● **What is asked**
Copy out each of the records below word for word, keeping every line unchanged.

● **Input**
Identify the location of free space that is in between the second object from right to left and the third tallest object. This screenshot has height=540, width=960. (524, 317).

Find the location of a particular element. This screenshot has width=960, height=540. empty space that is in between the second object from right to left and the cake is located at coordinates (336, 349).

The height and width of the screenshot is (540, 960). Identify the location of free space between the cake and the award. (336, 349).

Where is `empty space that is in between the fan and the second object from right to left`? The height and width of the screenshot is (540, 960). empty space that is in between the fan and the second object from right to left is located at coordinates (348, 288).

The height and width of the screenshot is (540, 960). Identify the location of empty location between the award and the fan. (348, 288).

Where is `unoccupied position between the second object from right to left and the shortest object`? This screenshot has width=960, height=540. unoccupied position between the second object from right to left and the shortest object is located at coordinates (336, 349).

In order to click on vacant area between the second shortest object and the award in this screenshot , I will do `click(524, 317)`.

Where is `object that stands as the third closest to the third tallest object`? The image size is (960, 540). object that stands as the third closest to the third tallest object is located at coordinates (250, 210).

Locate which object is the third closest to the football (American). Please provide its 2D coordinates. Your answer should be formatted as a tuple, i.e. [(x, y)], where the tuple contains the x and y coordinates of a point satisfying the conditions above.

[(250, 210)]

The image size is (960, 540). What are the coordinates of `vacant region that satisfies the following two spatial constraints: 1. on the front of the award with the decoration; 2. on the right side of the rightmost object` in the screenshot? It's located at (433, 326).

● **Full answer**
Identify the location of free space that is in between the second object from right to left and the third tallest object. This screenshot has height=540, width=960. (524, 317).

Find the location of a particular element. This screenshot has width=960, height=540. empty space that is in between the second object from right to left and the cake is located at coordinates (336, 349).

The height and width of the screenshot is (540, 960). Identify the location of free space between the cake and the award. (336, 349).

Where is `empty space that is in between the fan and the second object from right to left`? The height and width of the screenshot is (540, 960). empty space that is in between the fan and the second object from right to left is located at coordinates (348, 288).

The height and width of the screenshot is (540, 960). Identify the location of empty location between the award and the fan. (348, 288).

Where is `unoccupied position between the second object from right to left and the shortest object`? This screenshot has width=960, height=540. unoccupied position between the second object from right to left and the shortest object is located at coordinates (336, 349).

In order to click on vacant area between the second shortest object and the award in this screenshot , I will do `click(524, 317)`.

Where is `object that stands as the third closest to the third tallest object`? The image size is (960, 540). object that stands as the third closest to the third tallest object is located at coordinates (250, 210).

Locate which object is the third closest to the football (American). Please provide its 2D coordinates. Your answer should be formatted as a tuple, i.e. [(x, y)], where the tuple contains the x and y coordinates of a point satisfying the conditions above.

[(250, 210)]

The image size is (960, 540). What are the coordinates of `vacant region that satisfies the following two spatial constraints: 1. on the front of the award with the decoration; 2. on the right side of the rightmost object` in the screenshot? It's located at (433, 326).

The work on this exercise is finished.